_Exercise details_
With the images left out, print every entry that follows exactly.

_Data for the task_
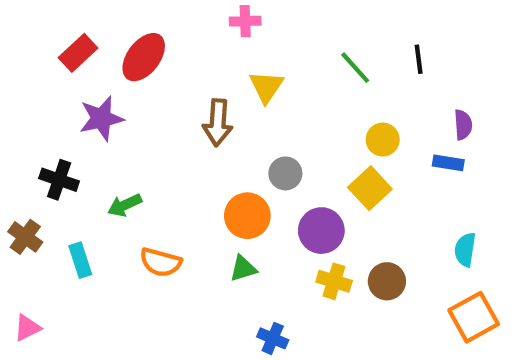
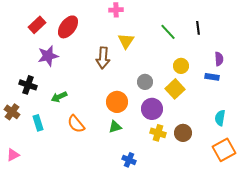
gray circle: (285, 173) -> (145, 82), moved
orange semicircle: (161, 262) -> (76, 124), turned 36

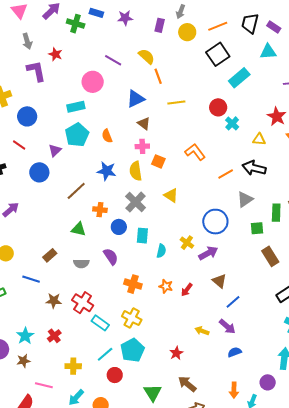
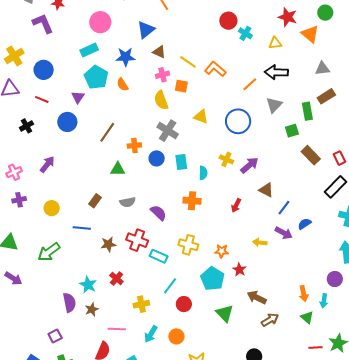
yellow line: (176, 103) -> (188, 62), moved, turned 54
orange semicircle: (107, 136) -> (123, 85), moved
blue star: (107, 171) -> (126, 57), moved
blue circle: (215, 222) -> (238, 121), moved
purple semicircle: (111, 256) -> (158, 213), moved
orange cross: (133, 284) -> (192, 201), moved
orange star: (166, 286) -> (222, 251), moved
cyan pentagon: (132, 350) -> (212, 279), moved
blue semicircle: (235, 352) -> (305, 224), moved

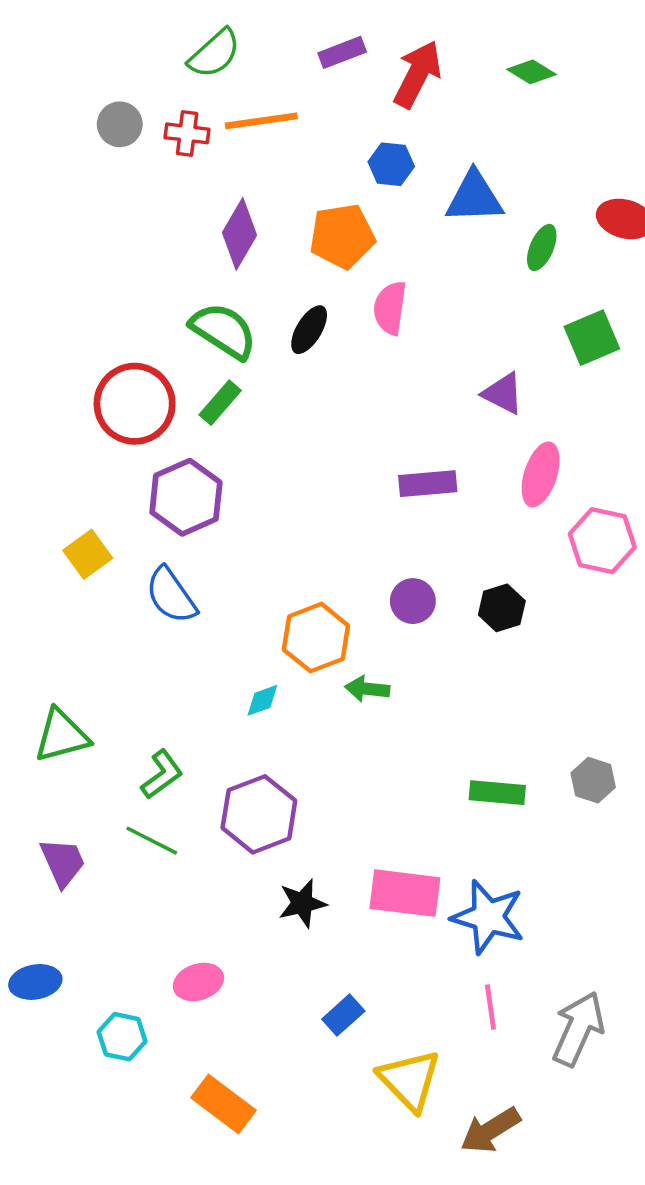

_Written response_
gray circle: (285, 173) -> (145, 82), moved
orange semicircle: (161, 262) -> (76, 124), turned 36

yellow line: (176, 103) -> (188, 62), moved, turned 54
orange semicircle: (107, 136) -> (123, 85), moved
blue star: (107, 171) -> (126, 57), moved
blue circle: (215, 222) -> (238, 121), moved
purple semicircle: (111, 256) -> (158, 213), moved
orange cross: (133, 284) -> (192, 201), moved
orange star: (166, 286) -> (222, 251), moved
cyan pentagon: (132, 350) -> (212, 279), moved
blue semicircle: (235, 352) -> (305, 224), moved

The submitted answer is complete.